■ Information shown

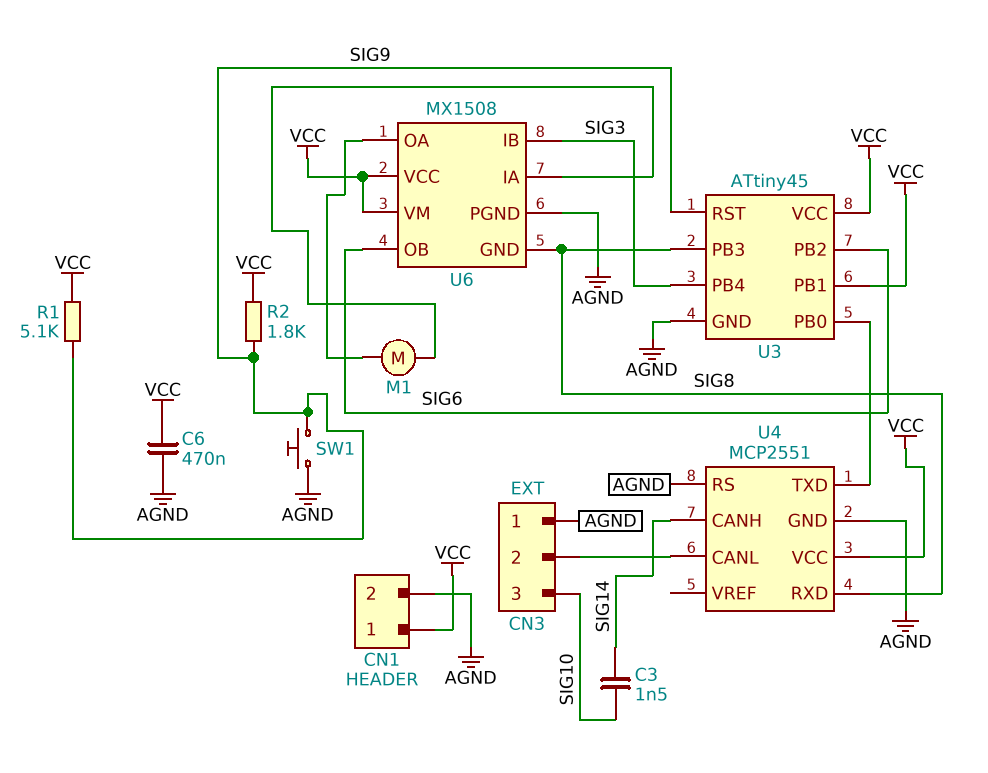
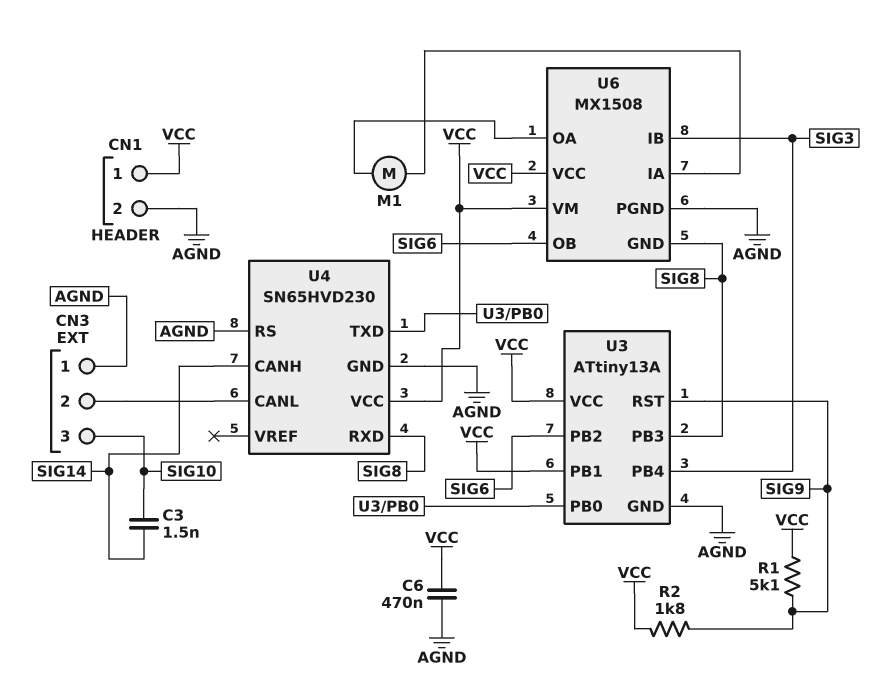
SW1: button (AGND, SIG9) -> none
U3: ATtiny45 -> ATtiny13A
U4: MCP2551 -> SN65HVD230

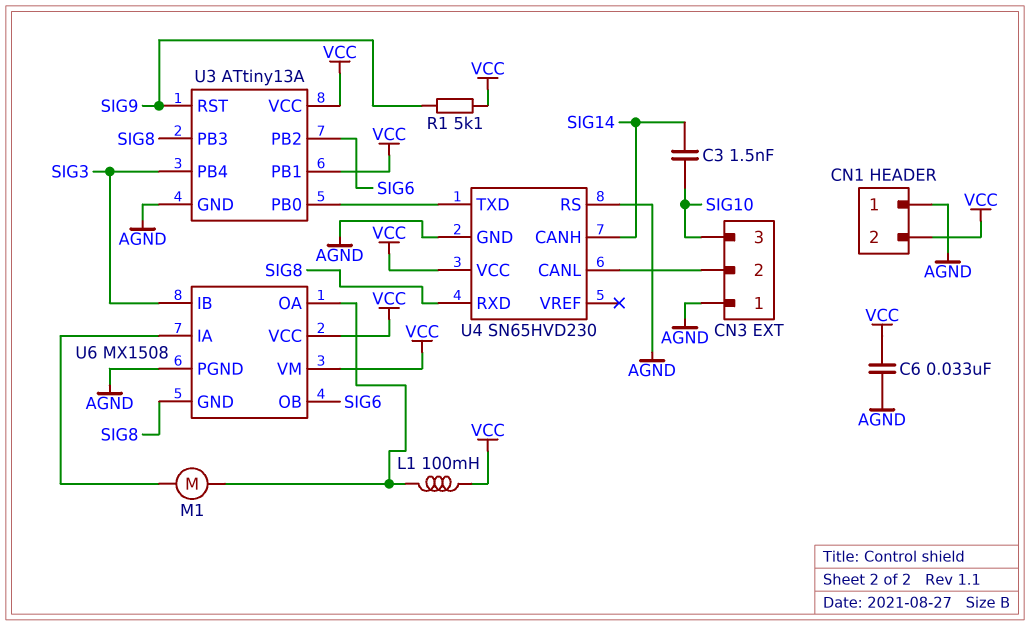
C6: 470nF (AGND, VCC) -> 33nF (AGND, VCC)
CN1 pin 1: VCC -> AGND
CN1 pin 2: AGND -> VCC
L1: none -> 100mH (U6/OA, VCC)
R2: 1.8k (SIG9, VCC) -> none

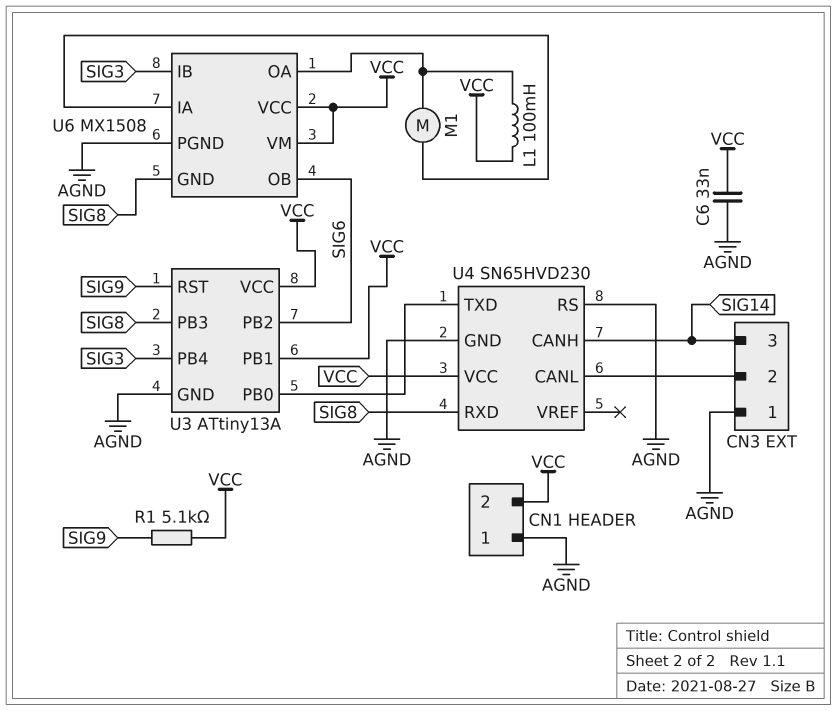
C3: 1.5nF (SIG10, SIG14) -> none
CN3 pin 3: SIG10 -> SIG14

■ Exercise goal
Collect, from the material above, every line containing the word "none".

■ Task response
SW1: button (AGND, SIG9) -> none
L1: none -> 100mH (U6/OA, VCC)
R2: 1.8k (SIG9, VCC) -> none
C3: 1.5nF (SIG10, SIG14) -> none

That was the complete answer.